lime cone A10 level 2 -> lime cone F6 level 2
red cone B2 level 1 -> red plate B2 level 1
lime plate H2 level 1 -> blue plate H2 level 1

# # # #

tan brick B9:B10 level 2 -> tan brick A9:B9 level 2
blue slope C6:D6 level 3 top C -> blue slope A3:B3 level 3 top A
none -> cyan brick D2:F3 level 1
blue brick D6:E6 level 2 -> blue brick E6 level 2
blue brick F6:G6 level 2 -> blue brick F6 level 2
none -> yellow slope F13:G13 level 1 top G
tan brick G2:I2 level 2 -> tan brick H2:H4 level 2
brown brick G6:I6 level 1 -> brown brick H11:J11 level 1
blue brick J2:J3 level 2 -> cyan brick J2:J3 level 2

# # # #

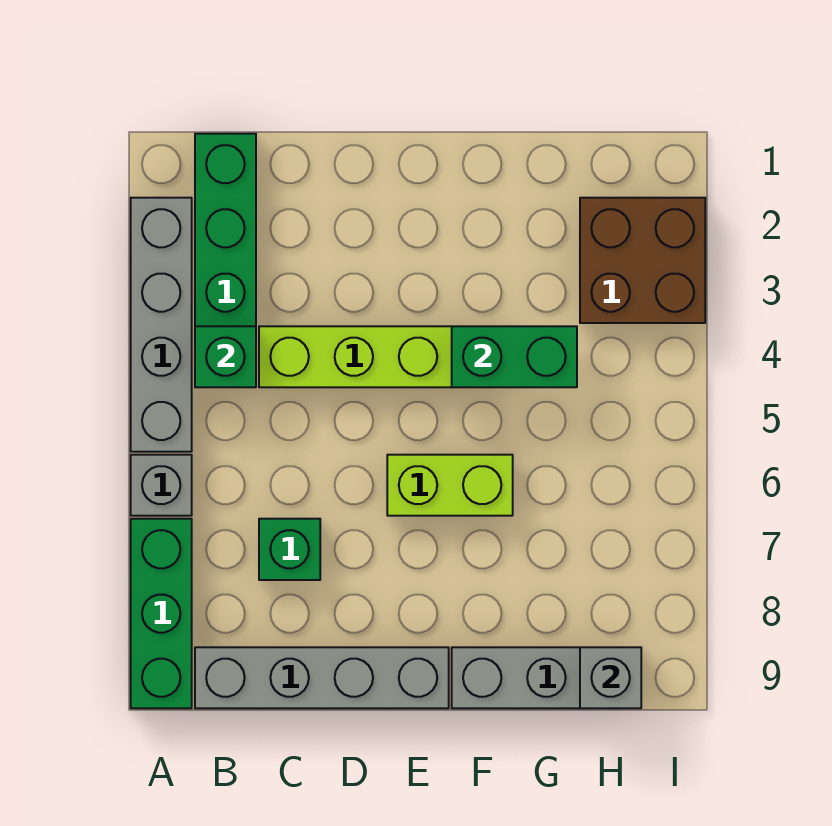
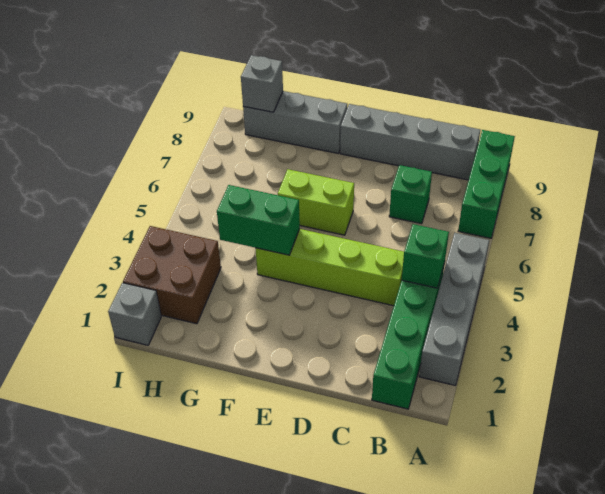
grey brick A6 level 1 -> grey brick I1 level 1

# # # #

- **Task requirements**
In the listing above, locate the line containing "blue brick D6:E6" and the line containing "blue brick J2:J3". Extract those two lines and every line between them, exactly as written, and only those.

- **Your response**
blue brick D6:E6 level 2 -> blue brick E6 level 2
blue brick F6:G6 level 2 -> blue brick F6 level 2
none -> yellow slope F13:G13 level 1 top G
tan brick G2:I2 level 2 -> tan brick H2:H4 level 2
brown brick G6:I6 level 1 -> brown brick H11:J11 level 1
blue brick J2:J3 level 2 -> cyan brick J2:J3 level 2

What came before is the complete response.